Exercise inputs Block Start

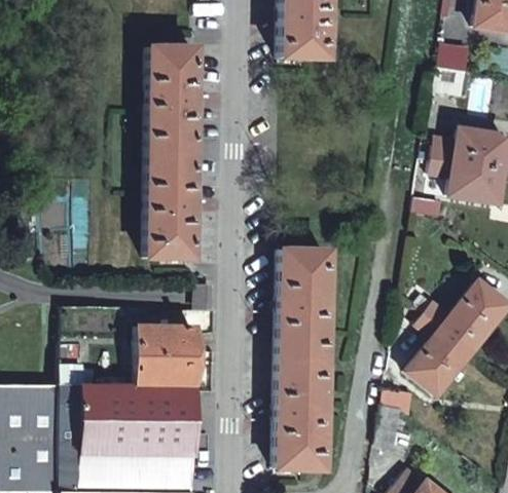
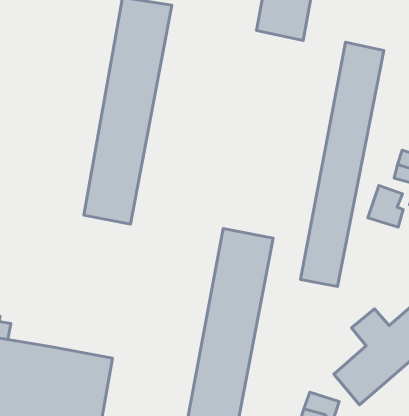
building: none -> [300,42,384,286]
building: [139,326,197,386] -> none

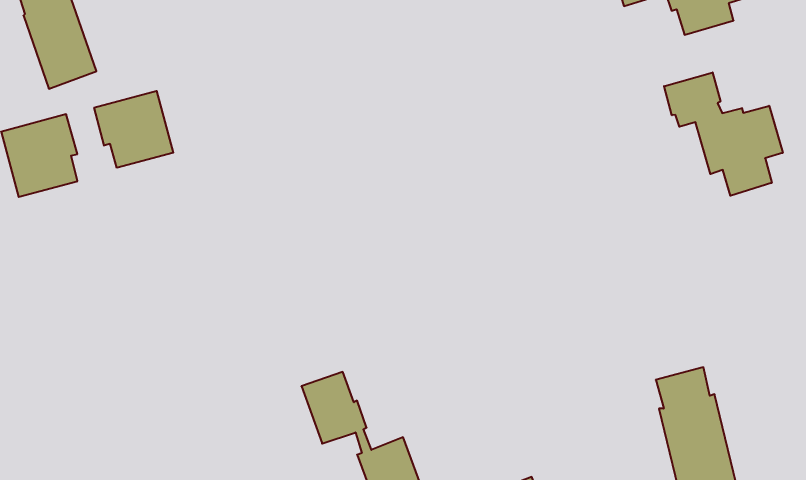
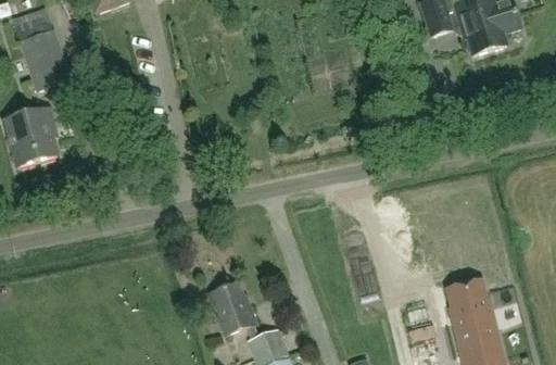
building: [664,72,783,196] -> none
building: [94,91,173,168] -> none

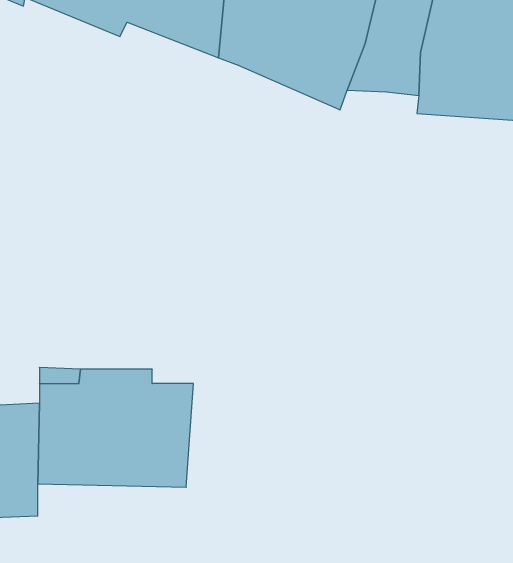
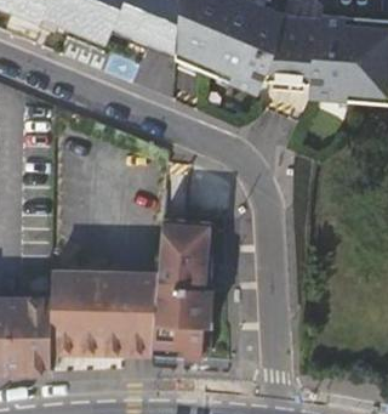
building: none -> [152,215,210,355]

Exercise inputs Block End

Exercise goal ▸ From the line with "building: [94,91,173,168] -> none" down to the end of the entries, retype each line exactly as written, but drop the pictures.

Response for this exercise ▸
building: [94,91,173,168] -> none

building: none -> [152,215,210,355]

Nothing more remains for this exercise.